Record set
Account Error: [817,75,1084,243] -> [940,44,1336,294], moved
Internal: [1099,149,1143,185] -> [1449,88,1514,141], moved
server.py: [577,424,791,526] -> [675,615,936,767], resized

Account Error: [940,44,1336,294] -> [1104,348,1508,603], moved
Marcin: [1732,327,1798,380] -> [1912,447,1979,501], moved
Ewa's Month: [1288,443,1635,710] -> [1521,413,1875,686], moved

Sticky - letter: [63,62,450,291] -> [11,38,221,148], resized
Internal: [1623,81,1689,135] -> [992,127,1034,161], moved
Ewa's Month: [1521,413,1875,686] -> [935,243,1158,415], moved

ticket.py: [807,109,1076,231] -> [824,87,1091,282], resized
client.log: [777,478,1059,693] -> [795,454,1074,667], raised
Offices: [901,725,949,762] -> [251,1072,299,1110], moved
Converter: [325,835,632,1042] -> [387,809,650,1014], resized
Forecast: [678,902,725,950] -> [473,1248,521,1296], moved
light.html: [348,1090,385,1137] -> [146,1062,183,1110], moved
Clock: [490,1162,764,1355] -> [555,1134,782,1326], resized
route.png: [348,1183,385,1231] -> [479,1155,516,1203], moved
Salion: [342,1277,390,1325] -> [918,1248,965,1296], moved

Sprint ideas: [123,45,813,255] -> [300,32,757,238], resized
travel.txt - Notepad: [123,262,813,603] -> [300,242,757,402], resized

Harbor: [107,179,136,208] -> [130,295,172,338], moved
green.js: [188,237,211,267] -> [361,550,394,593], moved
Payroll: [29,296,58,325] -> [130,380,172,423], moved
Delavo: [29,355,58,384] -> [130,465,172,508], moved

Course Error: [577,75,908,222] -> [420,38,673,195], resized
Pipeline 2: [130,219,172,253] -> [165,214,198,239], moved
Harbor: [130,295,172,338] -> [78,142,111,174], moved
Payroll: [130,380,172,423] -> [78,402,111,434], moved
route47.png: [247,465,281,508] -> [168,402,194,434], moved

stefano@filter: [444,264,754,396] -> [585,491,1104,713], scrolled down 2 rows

What is being asked
From the first line of the data above through the line containing "green.js: [188,237,211,267] ->", repeat each line exactly, and add nothing.

Response to this exercise
Account Error: [817,75,1084,243] -> [940,44,1336,294], moved
Internal: [1099,149,1143,185] -> [1449,88,1514,141], moved
server.py: [577,424,791,526] -> [675,615,936,767], resized

Account Error: [940,44,1336,294] -> [1104,348,1508,603], moved
Marcin: [1732,327,1798,380] -> [1912,447,1979,501], moved
Ewa's Month: [1288,443,1635,710] -> [1521,413,1875,686], moved

Sticky - letter: [63,62,450,291] -> [11,38,221,148], resized
Internal: [1623,81,1689,135] -> [992,127,1034,161], moved
Ewa's Month: [1521,413,1875,686] -> [935,243,1158,415], moved

ticket.py: [807,109,1076,231] -> [824,87,1091,282], resized
client.log: [777,478,1059,693] -> [795,454,1074,667], raised
Offices: [901,725,949,762] -> [251,1072,299,1110], moved
Converter: [325,835,632,1042] -> [387,809,650,1014], resized
Forecast: [678,902,725,950] -> [473,1248,521,1296], moved
light.html: [348,1090,385,1137] -> [146,1062,183,1110], moved
Clock: [490,1162,764,1355] -> [555,1134,782,1326], resized
route.png: [348,1183,385,1231] -> [479,1155,516,1203], moved
Salion: [342,1277,390,1325] -> [918,1248,965,1296], moved

Sprint ideas: [123,45,813,255] -> [300,32,757,238], resized
travel.txt - Notepad: [123,262,813,603] -> [300,242,757,402], resized

Harbor: [107,179,136,208] -> [130,295,172,338], moved
green.js: [188,237,211,267] -> [361,550,394,593], moved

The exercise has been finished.